◆ **WORK TASK**: Where the string "black" appears in a line of the material below, copy that line.

◆ **INPUT DATA**:
•••

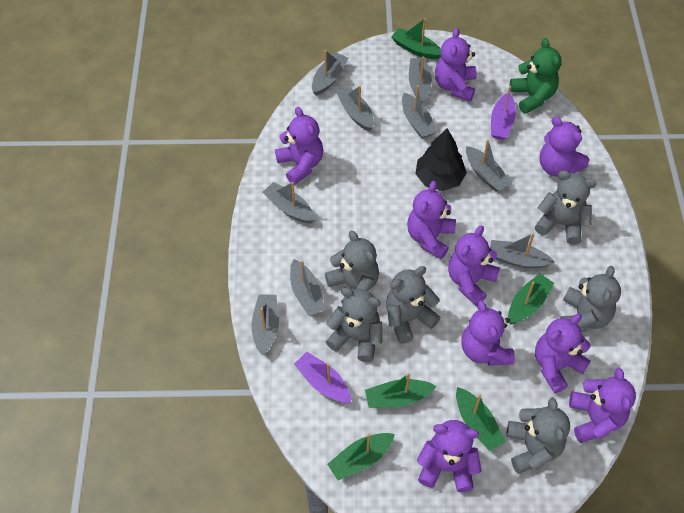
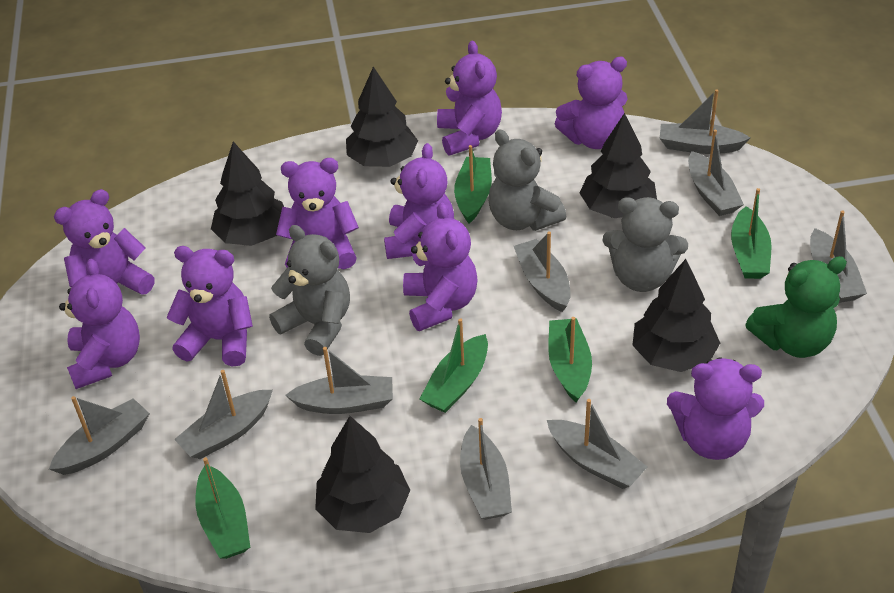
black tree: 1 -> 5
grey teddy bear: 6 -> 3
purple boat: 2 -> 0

•••

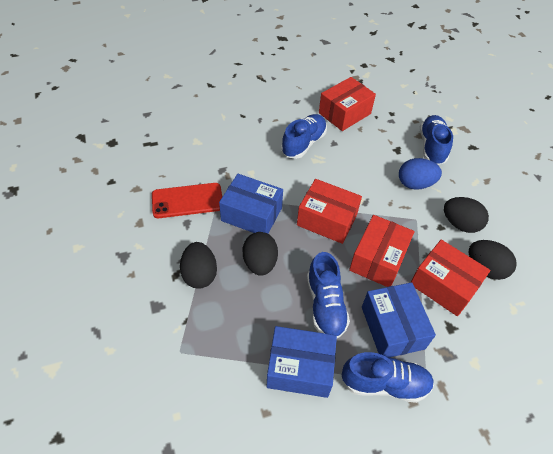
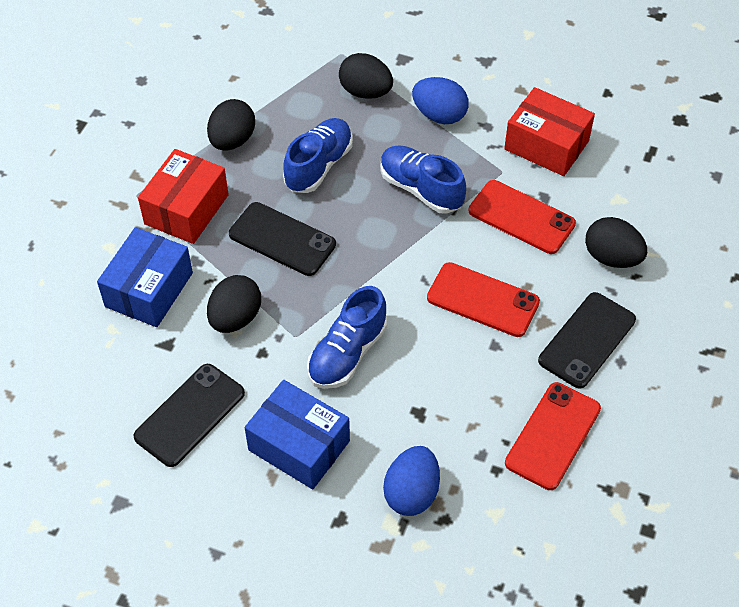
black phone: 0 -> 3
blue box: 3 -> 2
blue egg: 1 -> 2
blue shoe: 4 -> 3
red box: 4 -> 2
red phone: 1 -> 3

•••

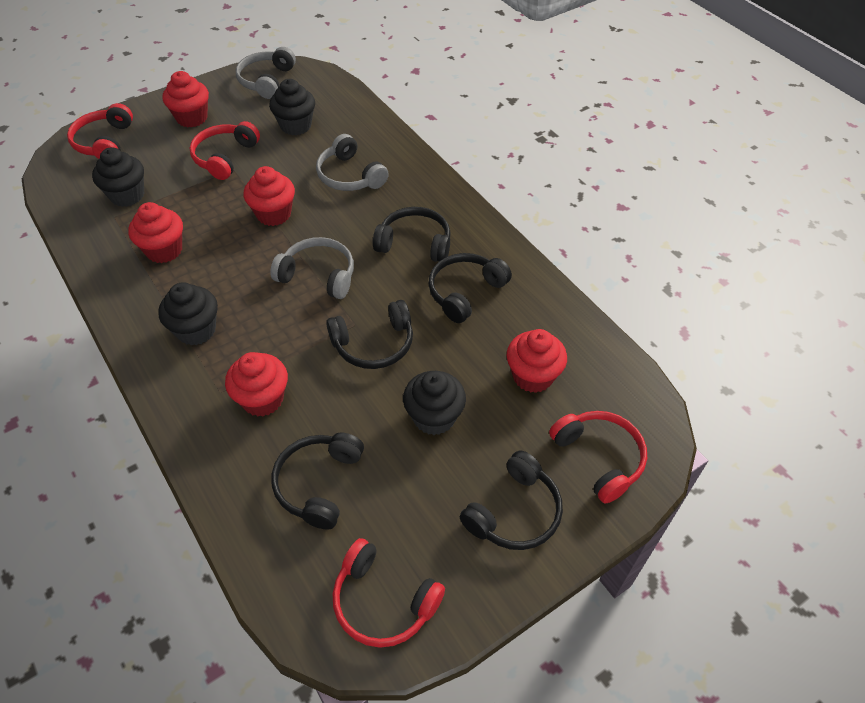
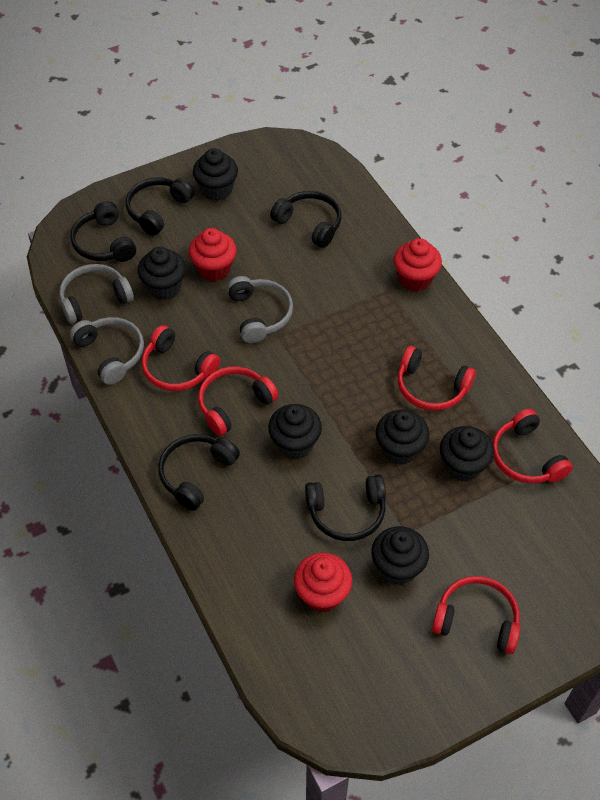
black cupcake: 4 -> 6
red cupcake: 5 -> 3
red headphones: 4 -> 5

•••

◆ **RESPONSE BOX**:
black tree: 1 -> 5
black phone: 0 -> 3
black cupcake: 4 -> 6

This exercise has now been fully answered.